Duplicate the listing below line for line, leaving out the pictures.

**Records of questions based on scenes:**
▼▼▼
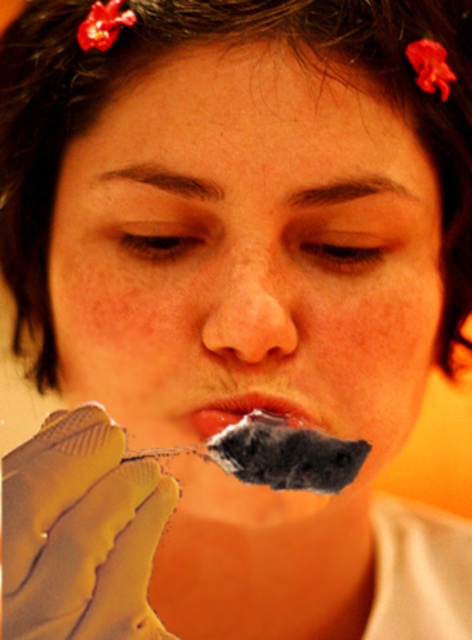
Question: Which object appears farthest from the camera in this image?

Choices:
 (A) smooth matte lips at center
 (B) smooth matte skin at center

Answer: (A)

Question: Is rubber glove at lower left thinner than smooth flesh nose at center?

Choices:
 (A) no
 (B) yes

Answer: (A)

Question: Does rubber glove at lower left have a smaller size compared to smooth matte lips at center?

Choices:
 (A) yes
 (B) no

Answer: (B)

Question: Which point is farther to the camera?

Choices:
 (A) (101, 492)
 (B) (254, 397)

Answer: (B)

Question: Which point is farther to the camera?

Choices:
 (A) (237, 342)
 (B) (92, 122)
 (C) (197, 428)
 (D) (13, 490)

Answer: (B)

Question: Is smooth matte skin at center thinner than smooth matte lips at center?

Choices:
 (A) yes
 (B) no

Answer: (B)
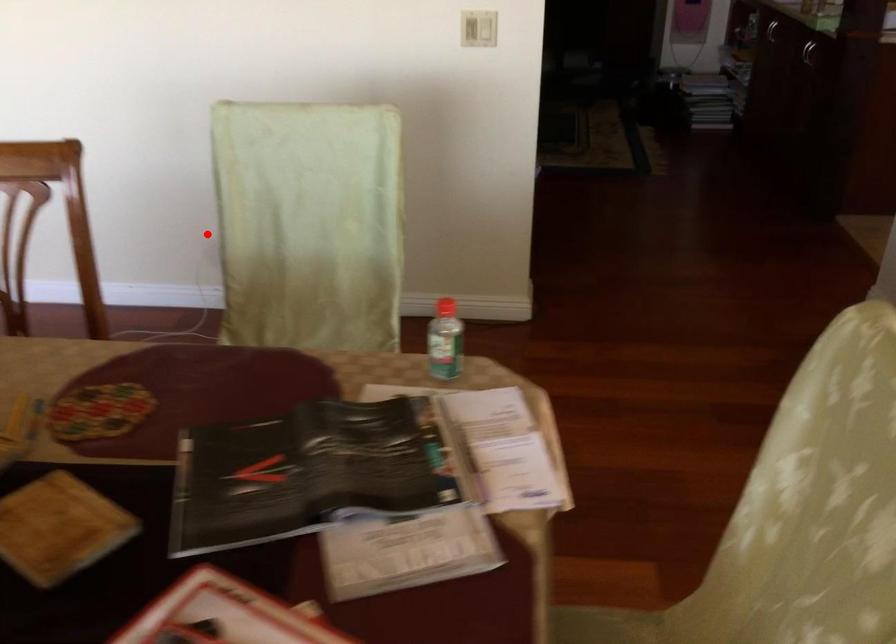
▲▲▲
**SOLVED EXERCISE:**
Question: Which object appears farthest from the camera in this image?

Choices:
 (A) smooth matte lips at center
 (B) smooth matte skin at center

Answer: (A)

Question: Is rubber glove at lower left thinner than smooth flesh nose at center?

Choices:
 (A) no
 (B) yes

Answer: (A)

Question: Does rubber glove at lower left have a smaller size compared to smooth matte lips at center?

Choices:
 (A) yes
 (B) no

Answer: (B)

Question: Which point is farther to the camera?

Choices:
 (A) (101, 492)
 (B) (254, 397)

Answer: (B)

Question: Which point is farther to the camera?

Choices:
 (A) (237, 342)
 (B) (92, 122)
 (C) (197, 428)
 (D) (13, 490)

Answer: (B)

Question: Is smooth matte skin at center thinner than smooth matte lips at center?

Choices:
 (A) yes
 (B) no

Answer: (B)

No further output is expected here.